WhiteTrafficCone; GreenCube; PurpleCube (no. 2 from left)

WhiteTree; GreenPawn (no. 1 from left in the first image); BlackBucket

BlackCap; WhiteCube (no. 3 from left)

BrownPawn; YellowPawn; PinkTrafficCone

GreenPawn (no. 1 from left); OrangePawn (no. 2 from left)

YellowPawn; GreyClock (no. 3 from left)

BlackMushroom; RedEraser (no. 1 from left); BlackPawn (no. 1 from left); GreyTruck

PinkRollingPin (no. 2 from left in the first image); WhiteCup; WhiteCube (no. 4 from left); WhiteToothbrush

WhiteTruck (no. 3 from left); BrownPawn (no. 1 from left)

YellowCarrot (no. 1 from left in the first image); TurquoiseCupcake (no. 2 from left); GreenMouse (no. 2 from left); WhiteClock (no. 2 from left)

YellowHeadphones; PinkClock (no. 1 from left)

==========

Assigned task: Show every line in the records above that contains the word "GreenPawn".

Result for this exercise:
WhiteTree; GreenPawn (no. 1 from left in the first image); BlackBucket
GreenPawn (no. 1 from left); OrangePawn (no. 2 from left)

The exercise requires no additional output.